## WHAT YOU SHOULD DO
Would you please return the data below verbatim, without its pictures?

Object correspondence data
····················
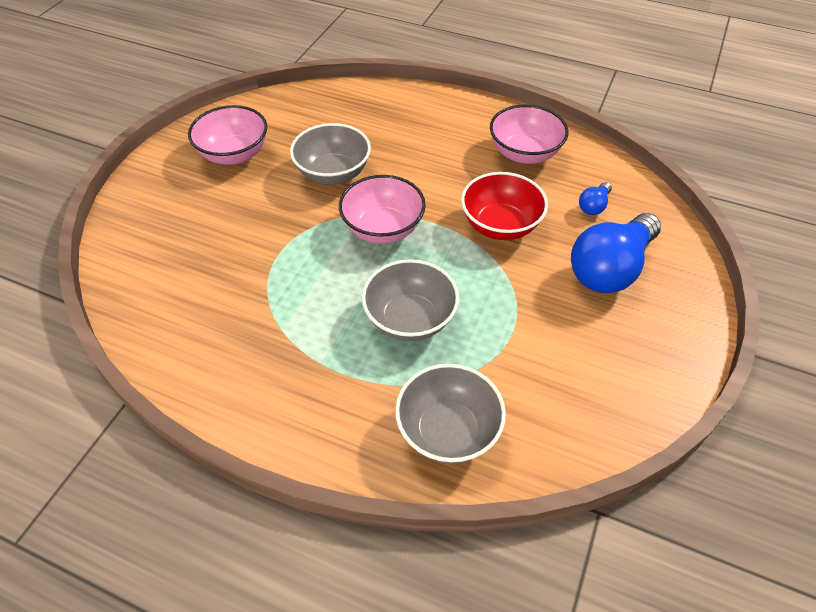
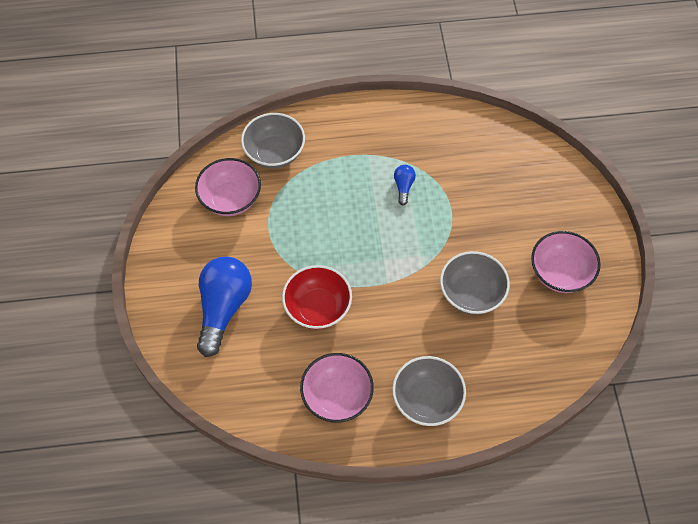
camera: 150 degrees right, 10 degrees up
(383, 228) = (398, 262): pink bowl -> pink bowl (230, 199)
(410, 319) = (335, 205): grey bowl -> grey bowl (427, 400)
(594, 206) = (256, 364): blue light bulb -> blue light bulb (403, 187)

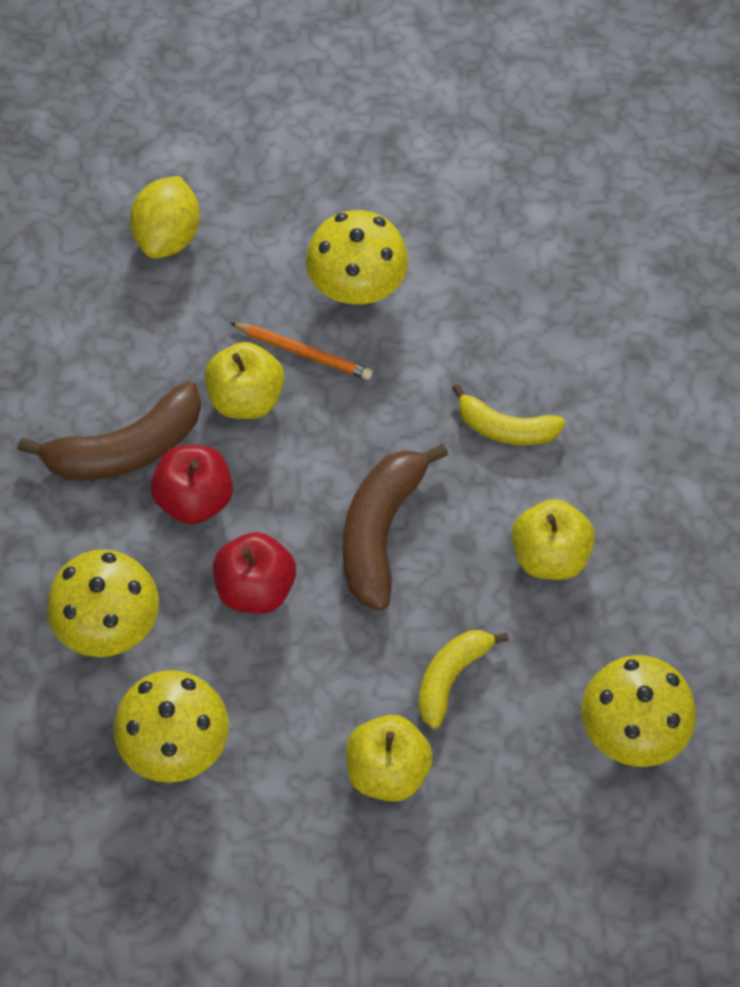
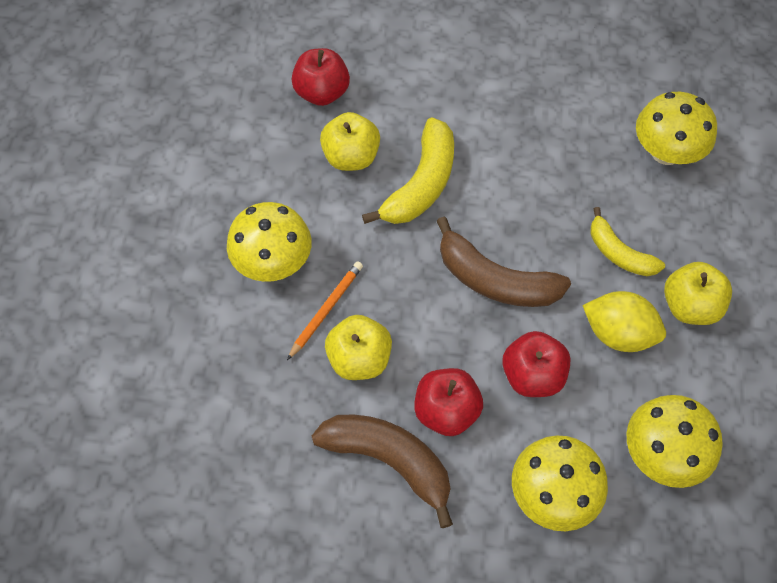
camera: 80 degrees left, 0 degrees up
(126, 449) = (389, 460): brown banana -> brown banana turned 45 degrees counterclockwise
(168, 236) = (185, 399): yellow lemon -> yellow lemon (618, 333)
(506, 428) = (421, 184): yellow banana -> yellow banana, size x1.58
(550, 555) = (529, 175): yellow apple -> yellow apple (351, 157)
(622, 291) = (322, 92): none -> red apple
····················
## ANSWER
camera: 150 degrees right, 10 degrees up
(383, 228) = (398, 262): pink bowl -> pink bowl (230, 199)
(410, 319) = (335, 205): grey bowl -> grey bowl (427, 400)
(594, 206) = (256, 364): blue light bulb -> blue light bulb (403, 187)

camera: 80 degrees left, 0 degrees up
(126, 449) = (389, 460): brown banana -> brown banana turned 45 degrees counterclockwise
(168, 236) = (185, 399): yellow lemon -> yellow lemon (618, 333)
(506, 428) = (421, 184): yellow banana -> yellow banana, size x1.58
(550, 555) = (529, 175): yellow apple -> yellow apple (351, 157)
(622, 291) = (322, 92): none -> red apple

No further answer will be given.